**Activity**
Once you have read the entries, copy all of them exactly.

[Collected data entries]
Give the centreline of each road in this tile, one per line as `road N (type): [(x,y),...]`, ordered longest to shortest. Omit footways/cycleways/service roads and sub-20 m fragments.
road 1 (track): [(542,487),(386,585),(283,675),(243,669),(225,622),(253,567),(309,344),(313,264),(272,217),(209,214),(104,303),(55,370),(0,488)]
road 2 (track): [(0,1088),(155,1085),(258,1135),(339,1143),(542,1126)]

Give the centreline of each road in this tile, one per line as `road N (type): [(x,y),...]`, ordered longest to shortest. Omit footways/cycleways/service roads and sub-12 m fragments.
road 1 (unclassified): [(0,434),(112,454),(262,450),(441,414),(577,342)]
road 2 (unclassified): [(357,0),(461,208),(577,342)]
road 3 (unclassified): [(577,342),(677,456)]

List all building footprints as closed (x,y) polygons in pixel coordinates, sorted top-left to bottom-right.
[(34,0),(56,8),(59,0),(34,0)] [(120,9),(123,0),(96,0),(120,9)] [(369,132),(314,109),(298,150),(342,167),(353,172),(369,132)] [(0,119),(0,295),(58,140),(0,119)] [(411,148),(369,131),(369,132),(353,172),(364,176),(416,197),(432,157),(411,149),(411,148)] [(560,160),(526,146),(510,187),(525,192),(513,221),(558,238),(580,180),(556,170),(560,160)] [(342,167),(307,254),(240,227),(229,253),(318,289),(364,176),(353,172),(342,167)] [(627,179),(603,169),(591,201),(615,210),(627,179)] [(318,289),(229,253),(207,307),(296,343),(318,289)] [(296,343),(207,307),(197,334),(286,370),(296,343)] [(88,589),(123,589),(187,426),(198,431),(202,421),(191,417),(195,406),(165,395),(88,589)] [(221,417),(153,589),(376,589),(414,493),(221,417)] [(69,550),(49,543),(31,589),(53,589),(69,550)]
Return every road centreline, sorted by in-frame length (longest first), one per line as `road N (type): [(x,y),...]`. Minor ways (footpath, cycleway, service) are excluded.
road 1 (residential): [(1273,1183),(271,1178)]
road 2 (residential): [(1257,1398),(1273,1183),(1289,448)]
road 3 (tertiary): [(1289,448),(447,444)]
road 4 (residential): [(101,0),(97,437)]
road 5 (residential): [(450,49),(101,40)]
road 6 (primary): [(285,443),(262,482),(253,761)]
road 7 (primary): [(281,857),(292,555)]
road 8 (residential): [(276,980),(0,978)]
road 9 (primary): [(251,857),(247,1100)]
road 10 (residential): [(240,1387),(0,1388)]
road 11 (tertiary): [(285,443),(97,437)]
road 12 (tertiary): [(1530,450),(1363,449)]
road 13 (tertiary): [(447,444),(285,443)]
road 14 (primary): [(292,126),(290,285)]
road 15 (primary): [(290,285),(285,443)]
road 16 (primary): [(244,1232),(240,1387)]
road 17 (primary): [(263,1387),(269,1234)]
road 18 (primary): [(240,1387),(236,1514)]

**Task answer**
Give the centreline of each road in this tile, one per line as `road N (type): [(x,y),...]`, ordered longest to shortest. Omit footways/cycleways/service roads and sub-20 m fragments.
road 1 (track): [(542,487),(386,585),(283,675),(243,669),(225,622),(253,567),(309,344),(313,264),(272,217),(209,214),(104,303),(55,370),(0,488)]
road 2 (track): [(0,1088),(155,1085),(258,1135),(339,1143),(542,1126)]

Give the centreline of each road in this tile, one per line as `road N (type): [(x,y),...]`, ordered longest to shortest. Omit footways/cycleways/service roads and sub-12 m fragments.
road 1 (unclassified): [(0,434),(112,454),(262,450),(441,414),(577,342)]
road 2 (unclassified): [(357,0),(461,208),(577,342)]
road 3 (unclassified): [(577,342),(677,456)]

List all building footprints as closed (x,y) polygons in pixel coordinates, sorted top-left to bottom-right.
[(34,0),(56,8),(59,0),(34,0)] [(120,9),(123,0),(96,0),(120,9)] [(369,132),(314,109),(298,150),(342,167),(353,172),(369,132)] [(0,119),(0,295),(58,140),(0,119)] [(411,148),(369,131),(369,132),(353,172),(364,176),(416,197),(432,157),(411,149),(411,148)] [(560,160),(526,146),(510,187),(525,192),(513,221),(558,238),(580,180),(556,170),(560,160)] [(342,167),(307,254),(240,227),(229,253),(318,289),(364,176),(353,172),(342,167)] [(627,179),(603,169),(591,201),(615,210),(627,179)] [(318,289),(229,253),(207,307),(296,343),(318,289)] [(296,343),(207,307),(197,334),(286,370),(296,343)] [(88,589),(123,589),(187,426),(198,431),(202,421),(191,417),(195,406),(165,395),(88,589)] [(221,417),(153,589),(376,589),(414,493),(221,417)] [(69,550),(49,543),(31,589),(53,589),(69,550)]
Return every road centreline, sorted by in-frame length (longest first), one per line as `road N (type): [(x,y),...]`. Minor ways (footpath, cycleway, service) are excluded.
road 1 (residential): [(1273,1183),(271,1178)]
road 2 (residential): [(1257,1398),(1273,1183),(1289,448)]
road 3 (tertiary): [(1289,448),(447,444)]
road 4 (residential): [(101,0),(97,437)]
road 5 (residential): [(450,49),(101,40)]
road 6 (primary): [(285,443),(262,482),(253,761)]
road 7 (primary): [(281,857),(292,555)]
road 8 (residential): [(276,980),(0,978)]
road 9 (primary): [(251,857),(247,1100)]
road 10 (residential): [(240,1387),(0,1388)]
road 11 (tertiary): [(285,443),(97,437)]
road 12 (tertiary): [(1530,450),(1363,449)]
road 13 (tertiary): [(447,444),(285,443)]
road 14 (primary): [(292,126),(290,285)]
road 15 (primary): [(290,285),(285,443)]
road 16 (primary): [(244,1232),(240,1387)]
road 17 (primary): [(263,1387),(269,1234)]
road 18 (primary): [(240,1387),(236,1514)]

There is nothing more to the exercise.